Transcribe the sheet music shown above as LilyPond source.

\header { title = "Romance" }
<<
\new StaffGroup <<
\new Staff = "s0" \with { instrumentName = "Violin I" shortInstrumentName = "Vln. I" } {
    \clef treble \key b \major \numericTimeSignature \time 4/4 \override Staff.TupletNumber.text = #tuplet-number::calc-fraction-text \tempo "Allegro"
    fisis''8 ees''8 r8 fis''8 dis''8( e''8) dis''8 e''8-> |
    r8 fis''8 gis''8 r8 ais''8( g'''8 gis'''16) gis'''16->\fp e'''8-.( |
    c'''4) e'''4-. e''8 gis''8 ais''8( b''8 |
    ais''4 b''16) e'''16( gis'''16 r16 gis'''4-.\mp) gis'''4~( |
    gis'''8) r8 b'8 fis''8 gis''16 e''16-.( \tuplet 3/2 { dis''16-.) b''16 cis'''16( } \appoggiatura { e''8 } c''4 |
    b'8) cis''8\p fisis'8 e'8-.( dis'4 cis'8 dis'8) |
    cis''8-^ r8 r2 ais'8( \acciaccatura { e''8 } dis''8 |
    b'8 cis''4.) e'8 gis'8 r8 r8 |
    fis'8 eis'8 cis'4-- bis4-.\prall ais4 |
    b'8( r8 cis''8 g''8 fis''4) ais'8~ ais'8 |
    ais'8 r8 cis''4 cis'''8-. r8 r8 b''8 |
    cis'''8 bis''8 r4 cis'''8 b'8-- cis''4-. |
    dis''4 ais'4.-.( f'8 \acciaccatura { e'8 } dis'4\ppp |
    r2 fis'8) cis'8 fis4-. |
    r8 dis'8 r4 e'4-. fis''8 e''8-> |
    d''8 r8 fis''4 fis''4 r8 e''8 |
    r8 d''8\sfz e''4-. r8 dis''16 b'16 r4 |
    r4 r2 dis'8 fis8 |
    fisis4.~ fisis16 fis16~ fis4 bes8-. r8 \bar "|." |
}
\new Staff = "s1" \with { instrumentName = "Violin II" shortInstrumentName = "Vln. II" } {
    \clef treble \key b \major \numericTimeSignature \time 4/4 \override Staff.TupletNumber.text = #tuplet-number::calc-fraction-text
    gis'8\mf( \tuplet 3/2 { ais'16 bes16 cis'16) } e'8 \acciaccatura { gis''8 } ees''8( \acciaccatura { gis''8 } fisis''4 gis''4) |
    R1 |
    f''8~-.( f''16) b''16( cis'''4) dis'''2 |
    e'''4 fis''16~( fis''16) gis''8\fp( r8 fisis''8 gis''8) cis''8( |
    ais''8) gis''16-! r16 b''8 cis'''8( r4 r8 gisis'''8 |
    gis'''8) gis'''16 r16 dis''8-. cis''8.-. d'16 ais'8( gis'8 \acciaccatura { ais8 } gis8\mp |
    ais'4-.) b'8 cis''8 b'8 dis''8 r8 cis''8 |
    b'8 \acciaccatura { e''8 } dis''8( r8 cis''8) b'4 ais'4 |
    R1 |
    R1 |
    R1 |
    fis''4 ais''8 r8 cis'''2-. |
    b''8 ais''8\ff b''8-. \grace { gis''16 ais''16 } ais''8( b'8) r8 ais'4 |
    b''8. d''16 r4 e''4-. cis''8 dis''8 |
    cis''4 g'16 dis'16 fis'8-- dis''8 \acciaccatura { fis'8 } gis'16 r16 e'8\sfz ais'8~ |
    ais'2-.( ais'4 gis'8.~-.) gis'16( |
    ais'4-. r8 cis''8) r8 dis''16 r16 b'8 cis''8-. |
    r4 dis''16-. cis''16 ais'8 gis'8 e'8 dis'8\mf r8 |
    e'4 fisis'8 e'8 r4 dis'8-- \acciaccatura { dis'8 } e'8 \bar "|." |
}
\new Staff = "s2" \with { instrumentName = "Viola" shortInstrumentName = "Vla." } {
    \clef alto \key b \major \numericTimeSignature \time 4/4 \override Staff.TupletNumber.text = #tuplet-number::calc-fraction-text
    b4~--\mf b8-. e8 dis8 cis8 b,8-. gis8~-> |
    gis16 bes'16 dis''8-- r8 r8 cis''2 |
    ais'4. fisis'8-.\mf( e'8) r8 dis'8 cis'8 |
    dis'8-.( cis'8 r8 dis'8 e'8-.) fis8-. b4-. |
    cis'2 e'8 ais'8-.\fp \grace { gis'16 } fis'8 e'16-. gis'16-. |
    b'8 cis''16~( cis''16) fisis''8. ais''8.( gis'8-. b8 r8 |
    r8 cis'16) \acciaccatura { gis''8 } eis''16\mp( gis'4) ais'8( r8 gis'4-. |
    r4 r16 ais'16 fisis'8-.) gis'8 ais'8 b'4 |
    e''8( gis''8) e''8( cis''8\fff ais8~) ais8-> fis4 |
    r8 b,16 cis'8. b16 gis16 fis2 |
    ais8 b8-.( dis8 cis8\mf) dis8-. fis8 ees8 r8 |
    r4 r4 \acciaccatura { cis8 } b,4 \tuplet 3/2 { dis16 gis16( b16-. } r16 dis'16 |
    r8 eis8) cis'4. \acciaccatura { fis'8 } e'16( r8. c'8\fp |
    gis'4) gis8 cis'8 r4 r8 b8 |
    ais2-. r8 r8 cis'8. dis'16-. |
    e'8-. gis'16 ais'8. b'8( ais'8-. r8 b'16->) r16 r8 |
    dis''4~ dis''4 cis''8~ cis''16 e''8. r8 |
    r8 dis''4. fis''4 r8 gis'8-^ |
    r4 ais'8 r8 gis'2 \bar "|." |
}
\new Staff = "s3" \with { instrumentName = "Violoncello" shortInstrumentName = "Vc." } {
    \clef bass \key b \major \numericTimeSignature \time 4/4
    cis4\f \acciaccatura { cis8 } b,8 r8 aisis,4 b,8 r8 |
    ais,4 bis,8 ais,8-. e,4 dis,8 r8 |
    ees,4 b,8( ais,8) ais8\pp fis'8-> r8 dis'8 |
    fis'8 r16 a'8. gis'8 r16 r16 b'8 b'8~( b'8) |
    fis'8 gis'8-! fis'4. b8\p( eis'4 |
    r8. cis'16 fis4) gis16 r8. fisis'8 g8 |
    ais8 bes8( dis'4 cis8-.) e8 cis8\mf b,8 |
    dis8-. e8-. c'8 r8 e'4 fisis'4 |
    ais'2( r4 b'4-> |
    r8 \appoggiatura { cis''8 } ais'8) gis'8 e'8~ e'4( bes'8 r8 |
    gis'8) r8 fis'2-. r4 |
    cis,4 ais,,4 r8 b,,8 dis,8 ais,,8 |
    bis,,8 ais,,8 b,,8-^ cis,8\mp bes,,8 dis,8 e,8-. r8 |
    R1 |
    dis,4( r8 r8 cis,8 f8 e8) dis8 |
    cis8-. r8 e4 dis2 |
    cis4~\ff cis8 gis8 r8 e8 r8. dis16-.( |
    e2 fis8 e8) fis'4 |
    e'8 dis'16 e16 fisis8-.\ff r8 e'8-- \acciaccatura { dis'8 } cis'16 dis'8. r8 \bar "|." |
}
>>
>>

==================================================

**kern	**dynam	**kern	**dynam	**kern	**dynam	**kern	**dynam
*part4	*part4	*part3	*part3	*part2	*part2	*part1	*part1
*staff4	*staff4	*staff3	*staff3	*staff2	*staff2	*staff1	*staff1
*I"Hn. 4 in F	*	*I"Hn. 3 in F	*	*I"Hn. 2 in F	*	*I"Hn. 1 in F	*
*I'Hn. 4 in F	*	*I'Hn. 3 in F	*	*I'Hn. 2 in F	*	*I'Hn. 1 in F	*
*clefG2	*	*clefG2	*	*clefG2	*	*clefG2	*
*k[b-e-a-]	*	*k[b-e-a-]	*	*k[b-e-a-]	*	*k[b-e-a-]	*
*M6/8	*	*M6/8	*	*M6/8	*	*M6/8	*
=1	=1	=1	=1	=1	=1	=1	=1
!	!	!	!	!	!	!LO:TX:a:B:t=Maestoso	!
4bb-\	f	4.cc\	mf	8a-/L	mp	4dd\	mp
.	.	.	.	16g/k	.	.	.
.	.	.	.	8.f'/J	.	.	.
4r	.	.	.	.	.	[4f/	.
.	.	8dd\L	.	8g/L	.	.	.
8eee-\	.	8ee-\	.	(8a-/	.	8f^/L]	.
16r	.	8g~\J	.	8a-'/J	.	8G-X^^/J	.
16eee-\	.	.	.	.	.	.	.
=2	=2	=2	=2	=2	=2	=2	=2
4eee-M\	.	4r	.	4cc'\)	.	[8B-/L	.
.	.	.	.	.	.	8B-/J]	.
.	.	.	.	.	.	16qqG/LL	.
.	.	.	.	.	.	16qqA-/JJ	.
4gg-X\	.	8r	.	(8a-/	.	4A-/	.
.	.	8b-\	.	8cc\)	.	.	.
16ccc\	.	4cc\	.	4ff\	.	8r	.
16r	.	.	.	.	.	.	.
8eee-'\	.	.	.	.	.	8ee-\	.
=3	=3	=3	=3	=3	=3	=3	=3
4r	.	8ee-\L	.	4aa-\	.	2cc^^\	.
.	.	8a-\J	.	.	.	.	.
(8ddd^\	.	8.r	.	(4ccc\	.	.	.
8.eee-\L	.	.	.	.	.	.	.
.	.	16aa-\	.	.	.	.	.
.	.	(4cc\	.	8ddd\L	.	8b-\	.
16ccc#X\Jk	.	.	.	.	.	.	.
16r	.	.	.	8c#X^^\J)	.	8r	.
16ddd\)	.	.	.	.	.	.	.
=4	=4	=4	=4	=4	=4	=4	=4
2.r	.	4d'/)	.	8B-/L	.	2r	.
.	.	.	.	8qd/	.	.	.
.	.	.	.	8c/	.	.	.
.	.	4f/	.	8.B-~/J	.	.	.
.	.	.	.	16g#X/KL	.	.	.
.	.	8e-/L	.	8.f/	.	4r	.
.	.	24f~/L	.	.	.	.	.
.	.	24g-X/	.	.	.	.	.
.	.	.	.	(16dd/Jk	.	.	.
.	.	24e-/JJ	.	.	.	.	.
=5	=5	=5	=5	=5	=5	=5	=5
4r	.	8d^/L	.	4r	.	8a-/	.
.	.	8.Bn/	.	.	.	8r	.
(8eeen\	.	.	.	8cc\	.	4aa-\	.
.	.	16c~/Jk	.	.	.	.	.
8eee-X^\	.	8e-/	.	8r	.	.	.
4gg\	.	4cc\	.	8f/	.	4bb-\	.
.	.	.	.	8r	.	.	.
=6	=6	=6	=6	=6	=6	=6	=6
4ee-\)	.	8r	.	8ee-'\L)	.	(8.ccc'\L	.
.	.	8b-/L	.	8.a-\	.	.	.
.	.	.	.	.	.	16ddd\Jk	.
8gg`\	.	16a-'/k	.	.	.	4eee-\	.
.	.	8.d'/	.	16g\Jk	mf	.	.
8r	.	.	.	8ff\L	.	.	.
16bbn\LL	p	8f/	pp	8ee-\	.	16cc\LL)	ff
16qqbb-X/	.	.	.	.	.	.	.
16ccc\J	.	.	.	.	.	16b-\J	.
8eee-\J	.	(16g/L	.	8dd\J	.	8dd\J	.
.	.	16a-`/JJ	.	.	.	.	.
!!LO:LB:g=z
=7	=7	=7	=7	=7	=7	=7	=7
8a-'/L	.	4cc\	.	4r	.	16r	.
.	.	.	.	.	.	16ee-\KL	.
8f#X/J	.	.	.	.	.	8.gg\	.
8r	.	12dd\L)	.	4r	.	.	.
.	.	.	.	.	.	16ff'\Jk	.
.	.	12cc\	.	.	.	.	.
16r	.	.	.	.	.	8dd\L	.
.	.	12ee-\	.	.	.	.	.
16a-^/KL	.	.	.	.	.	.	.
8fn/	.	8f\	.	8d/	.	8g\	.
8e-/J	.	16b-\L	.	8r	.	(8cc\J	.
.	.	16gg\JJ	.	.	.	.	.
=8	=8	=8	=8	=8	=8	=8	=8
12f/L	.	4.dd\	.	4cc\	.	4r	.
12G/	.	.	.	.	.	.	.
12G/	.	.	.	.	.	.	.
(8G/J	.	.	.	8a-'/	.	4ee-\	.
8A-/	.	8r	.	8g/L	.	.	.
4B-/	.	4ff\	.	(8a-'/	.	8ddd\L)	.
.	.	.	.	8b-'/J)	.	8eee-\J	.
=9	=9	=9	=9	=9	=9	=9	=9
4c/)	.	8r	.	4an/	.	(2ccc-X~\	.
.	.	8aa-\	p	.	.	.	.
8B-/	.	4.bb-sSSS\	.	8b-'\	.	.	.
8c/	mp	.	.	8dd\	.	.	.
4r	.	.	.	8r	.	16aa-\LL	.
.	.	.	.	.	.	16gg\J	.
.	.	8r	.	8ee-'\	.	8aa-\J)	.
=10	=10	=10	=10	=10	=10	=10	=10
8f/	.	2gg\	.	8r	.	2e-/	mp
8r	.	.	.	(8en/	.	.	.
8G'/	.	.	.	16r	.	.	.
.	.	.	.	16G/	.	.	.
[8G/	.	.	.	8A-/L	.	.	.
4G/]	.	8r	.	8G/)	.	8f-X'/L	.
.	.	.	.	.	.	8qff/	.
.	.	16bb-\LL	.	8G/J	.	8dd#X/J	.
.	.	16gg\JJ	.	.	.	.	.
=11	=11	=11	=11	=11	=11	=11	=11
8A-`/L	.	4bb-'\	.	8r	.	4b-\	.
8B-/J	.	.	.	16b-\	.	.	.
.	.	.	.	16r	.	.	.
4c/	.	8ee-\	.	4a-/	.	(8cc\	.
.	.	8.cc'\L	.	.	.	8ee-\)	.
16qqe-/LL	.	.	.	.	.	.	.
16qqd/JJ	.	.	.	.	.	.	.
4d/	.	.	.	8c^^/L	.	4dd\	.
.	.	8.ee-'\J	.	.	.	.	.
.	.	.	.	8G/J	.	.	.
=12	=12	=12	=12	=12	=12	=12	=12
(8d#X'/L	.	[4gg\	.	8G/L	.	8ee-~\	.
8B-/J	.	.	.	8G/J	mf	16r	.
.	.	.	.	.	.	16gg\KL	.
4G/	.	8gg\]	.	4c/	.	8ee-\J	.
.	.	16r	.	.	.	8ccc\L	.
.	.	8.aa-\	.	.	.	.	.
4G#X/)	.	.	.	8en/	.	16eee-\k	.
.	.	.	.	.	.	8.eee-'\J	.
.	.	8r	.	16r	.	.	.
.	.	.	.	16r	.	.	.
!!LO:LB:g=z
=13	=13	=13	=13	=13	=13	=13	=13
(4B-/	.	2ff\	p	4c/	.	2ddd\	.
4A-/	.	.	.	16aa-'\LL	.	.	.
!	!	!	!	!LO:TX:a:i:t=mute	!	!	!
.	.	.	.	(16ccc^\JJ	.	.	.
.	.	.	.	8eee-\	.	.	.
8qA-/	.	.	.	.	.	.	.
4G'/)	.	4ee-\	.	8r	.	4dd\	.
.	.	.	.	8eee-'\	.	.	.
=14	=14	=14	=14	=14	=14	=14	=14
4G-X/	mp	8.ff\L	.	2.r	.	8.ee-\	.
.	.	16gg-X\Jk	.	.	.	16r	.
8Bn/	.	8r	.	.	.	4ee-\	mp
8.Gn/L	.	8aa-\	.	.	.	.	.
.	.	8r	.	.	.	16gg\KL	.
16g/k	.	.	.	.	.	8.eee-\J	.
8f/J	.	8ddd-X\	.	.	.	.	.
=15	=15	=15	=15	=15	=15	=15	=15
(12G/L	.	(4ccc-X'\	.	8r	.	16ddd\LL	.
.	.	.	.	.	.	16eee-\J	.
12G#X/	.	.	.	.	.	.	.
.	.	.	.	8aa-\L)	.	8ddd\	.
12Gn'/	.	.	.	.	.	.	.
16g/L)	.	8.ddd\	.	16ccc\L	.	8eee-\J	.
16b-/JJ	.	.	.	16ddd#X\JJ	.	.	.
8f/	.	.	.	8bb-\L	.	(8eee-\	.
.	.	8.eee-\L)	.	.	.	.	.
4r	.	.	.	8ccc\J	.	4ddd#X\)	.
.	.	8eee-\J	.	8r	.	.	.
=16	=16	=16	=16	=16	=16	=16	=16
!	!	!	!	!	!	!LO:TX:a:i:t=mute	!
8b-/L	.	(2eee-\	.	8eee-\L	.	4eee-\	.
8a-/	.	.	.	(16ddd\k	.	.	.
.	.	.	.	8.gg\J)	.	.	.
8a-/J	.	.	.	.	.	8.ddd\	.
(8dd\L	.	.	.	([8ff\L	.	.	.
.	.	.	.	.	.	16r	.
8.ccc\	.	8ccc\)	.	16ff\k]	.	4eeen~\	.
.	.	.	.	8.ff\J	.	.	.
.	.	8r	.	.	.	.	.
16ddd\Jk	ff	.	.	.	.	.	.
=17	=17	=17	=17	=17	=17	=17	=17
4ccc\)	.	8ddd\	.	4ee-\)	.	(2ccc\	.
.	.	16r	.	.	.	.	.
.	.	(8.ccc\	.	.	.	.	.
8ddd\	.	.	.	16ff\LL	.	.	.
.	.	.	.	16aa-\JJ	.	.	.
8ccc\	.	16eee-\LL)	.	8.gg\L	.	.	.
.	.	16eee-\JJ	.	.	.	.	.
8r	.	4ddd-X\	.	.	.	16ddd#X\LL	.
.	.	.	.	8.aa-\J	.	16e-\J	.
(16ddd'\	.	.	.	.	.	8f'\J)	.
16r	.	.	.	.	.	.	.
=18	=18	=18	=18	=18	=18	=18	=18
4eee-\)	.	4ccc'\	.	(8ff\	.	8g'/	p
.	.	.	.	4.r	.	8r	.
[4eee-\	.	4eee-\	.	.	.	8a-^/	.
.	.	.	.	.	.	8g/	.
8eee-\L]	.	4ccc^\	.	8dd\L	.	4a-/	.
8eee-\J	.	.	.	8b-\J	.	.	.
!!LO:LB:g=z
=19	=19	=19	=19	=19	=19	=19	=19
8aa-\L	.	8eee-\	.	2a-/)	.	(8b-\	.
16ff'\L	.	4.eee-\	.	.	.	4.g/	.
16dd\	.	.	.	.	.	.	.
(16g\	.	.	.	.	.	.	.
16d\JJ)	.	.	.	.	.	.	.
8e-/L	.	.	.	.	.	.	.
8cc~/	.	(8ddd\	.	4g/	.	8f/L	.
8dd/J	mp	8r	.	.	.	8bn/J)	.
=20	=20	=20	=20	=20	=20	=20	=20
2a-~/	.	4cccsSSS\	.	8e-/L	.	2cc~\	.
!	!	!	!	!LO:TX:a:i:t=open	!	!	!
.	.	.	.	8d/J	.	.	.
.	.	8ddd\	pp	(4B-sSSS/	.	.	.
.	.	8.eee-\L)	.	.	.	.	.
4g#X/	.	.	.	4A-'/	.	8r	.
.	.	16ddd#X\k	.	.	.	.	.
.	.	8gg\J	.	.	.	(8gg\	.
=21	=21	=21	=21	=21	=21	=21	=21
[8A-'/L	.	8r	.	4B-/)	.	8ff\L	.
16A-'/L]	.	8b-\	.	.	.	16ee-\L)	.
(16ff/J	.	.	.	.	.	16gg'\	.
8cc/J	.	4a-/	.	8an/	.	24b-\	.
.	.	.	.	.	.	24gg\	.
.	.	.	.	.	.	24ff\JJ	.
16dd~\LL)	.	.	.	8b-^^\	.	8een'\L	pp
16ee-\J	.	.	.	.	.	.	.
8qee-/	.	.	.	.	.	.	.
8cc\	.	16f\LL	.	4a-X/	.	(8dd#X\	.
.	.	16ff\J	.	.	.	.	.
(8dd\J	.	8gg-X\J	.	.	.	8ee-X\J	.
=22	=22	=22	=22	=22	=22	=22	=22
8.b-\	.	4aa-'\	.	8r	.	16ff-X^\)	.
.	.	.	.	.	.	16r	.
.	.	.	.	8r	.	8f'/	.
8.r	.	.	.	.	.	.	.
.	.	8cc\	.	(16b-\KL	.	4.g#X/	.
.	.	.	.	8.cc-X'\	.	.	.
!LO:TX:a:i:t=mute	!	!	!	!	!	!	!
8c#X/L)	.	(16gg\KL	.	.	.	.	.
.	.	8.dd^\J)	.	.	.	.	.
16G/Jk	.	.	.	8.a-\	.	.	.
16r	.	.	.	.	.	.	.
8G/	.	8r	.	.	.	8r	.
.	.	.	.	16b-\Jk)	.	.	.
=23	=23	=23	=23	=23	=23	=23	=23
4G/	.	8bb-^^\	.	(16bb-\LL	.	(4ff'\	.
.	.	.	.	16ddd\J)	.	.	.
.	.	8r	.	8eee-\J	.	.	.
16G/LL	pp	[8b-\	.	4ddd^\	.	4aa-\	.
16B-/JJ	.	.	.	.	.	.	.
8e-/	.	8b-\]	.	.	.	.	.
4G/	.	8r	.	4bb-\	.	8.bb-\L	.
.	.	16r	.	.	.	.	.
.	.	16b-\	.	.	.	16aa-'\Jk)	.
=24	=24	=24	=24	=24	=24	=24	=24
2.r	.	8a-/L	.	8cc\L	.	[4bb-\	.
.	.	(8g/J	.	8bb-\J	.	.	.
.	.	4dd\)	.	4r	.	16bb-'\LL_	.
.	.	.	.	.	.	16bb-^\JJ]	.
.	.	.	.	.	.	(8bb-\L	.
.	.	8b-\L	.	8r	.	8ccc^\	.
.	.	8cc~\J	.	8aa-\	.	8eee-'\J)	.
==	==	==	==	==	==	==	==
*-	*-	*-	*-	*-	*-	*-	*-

==================================================

**TO DO**
How many lines in the items above contain the string "calc", with case counting? Reply with only the number.

**OUTPUT**
3